**Directions:** Leave out the pictures and output exactly the lines below from the one with "brown capsule: 1 -> 3" down to the one with "white cheese: 2 -> 1", both of them included.

**The data:**
§ §
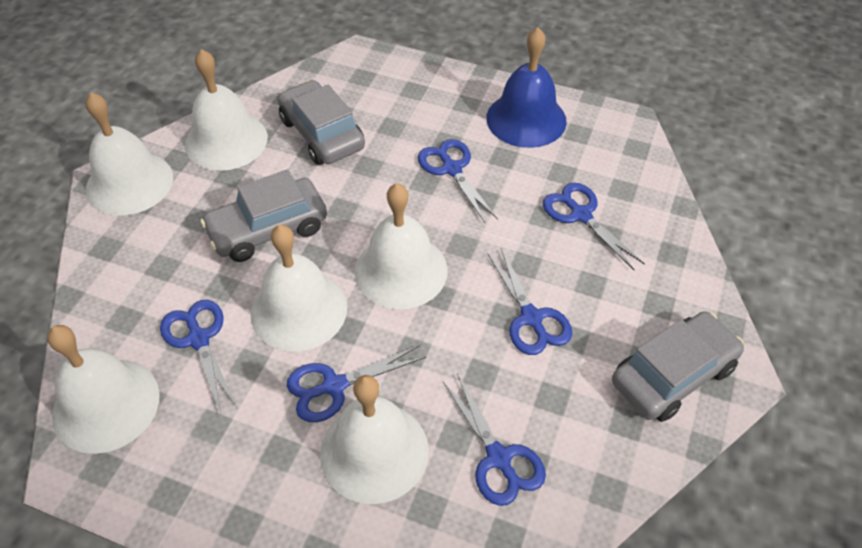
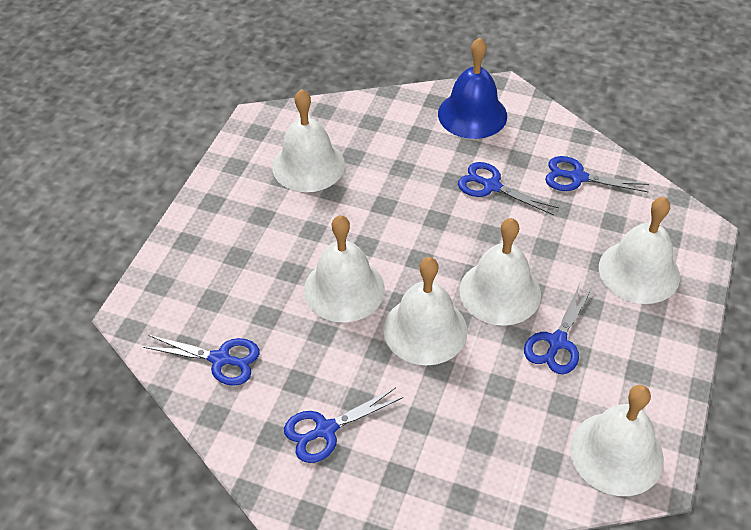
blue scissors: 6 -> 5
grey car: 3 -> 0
§ §
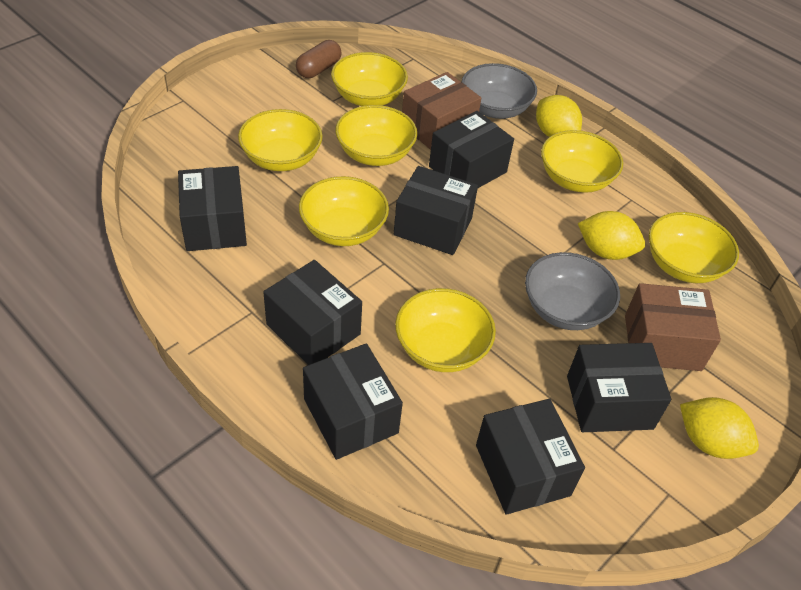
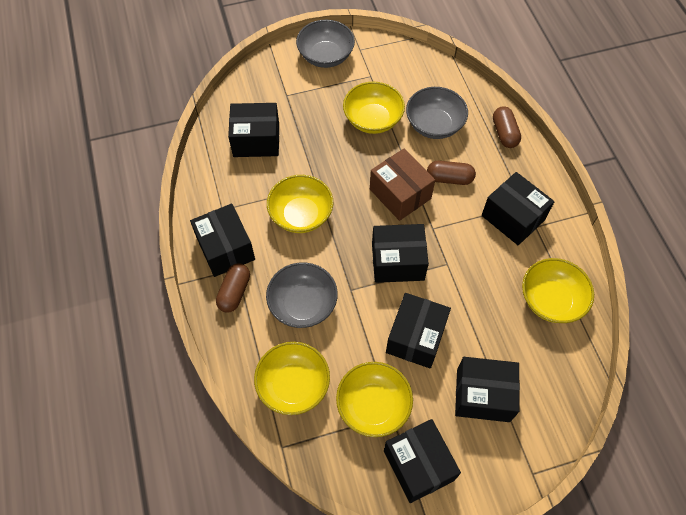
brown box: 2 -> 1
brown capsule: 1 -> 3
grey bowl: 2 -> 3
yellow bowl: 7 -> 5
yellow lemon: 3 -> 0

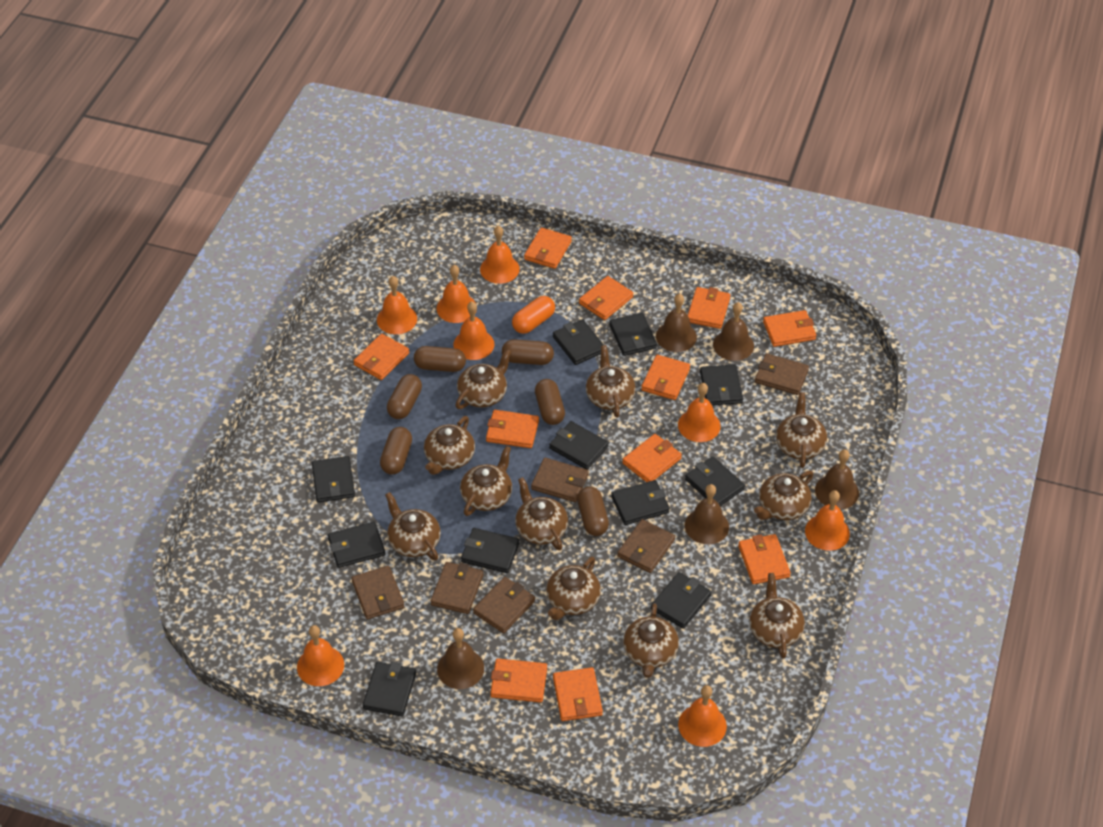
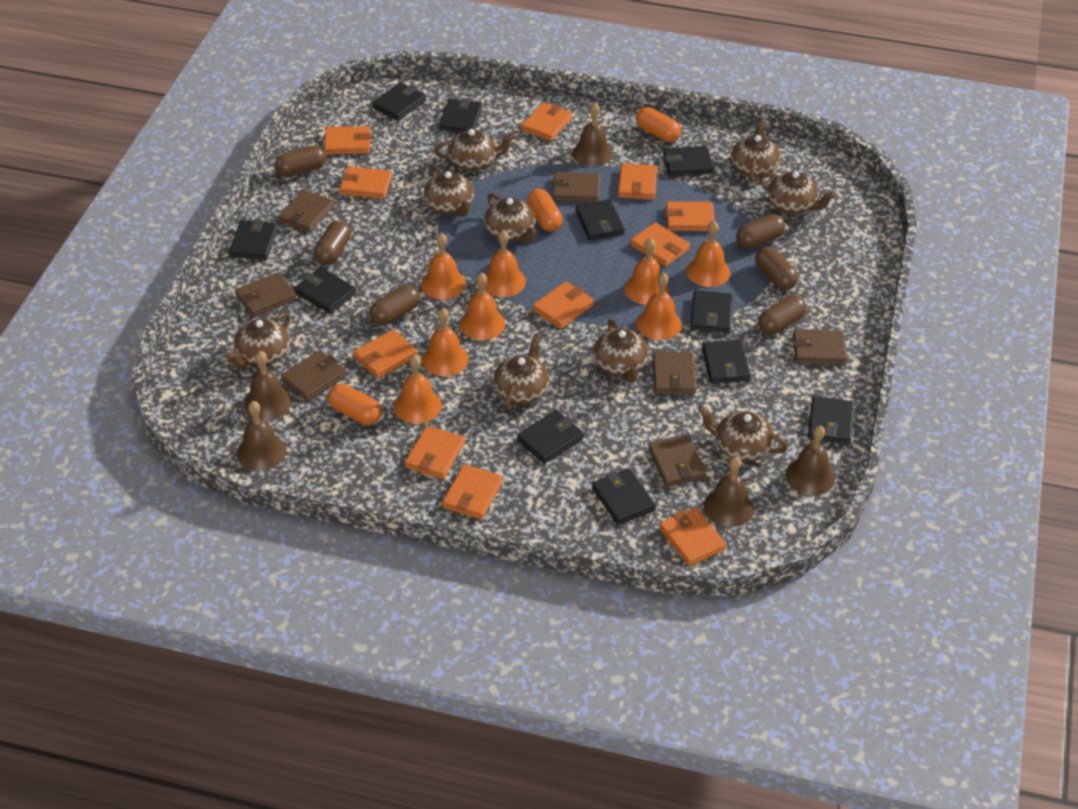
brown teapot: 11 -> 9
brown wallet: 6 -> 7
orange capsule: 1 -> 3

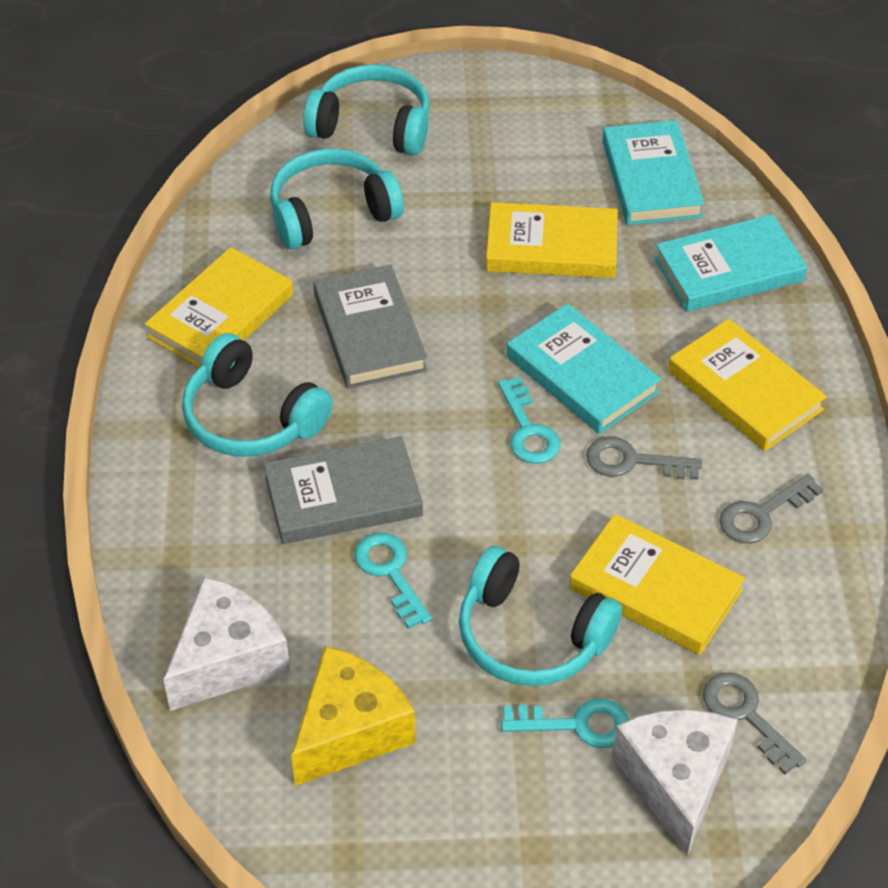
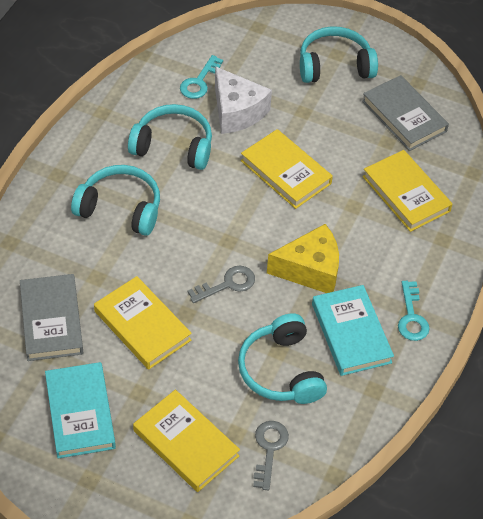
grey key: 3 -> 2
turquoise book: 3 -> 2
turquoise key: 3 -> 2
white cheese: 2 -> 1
§ §
**Answer to the exercise:**
brown capsule: 1 -> 3
grey bowl: 2 -> 3
yellow bowl: 7 -> 5
yellow lemon: 3 -> 0

brown teapot: 11 -> 9
brown wallet: 6 -> 7
orange capsule: 1 -> 3

grey key: 3 -> 2
turquoise book: 3 -> 2
turquoise key: 3 -> 2
white cheese: 2 -> 1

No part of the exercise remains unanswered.